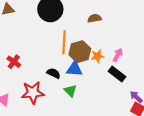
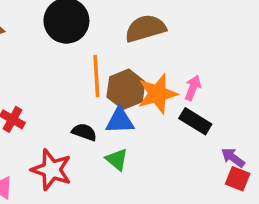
brown semicircle: (95, 18) -> (145, 28), size x1.6
orange star: (97, 56) -> (157, 94), size x1.6
red star: (33, 93) -> (51, 170), turned 30

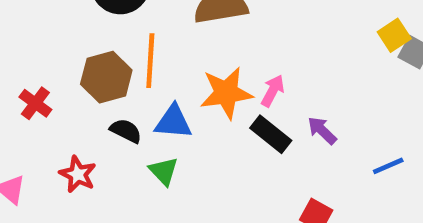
brown hexagon: (126, 89) -> (106, 77), moved
purple arrow: (233, 158) -> (322, 130), moved
red star: (51, 170) -> (78, 174), size x0.7

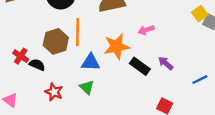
pink arrow: (273, 91) -> (146, 30), moved, turned -133
black semicircle: (126, 131) -> (37, 65), moved
red star: (78, 174) -> (54, 92), moved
○ ○ ○
*REQUIRED ACTION:* Please retype exactly the lines from the line containing "red star: (33, 93) -> (51, 170), turned 30" through the final line of the records above, inclusive, leaving out any pictures.

*TASK ANSWER:*
red star: (33, 93) -> (51, 170), turned 30

brown hexagon: (126, 89) -> (106, 77), moved
purple arrow: (233, 158) -> (322, 130), moved
red star: (51, 170) -> (78, 174), size x0.7

pink arrow: (273, 91) -> (146, 30), moved, turned -133
black semicircle: (126, 131) -> (37, 65), moved
red star: (78, 174) -> (54, 92), moved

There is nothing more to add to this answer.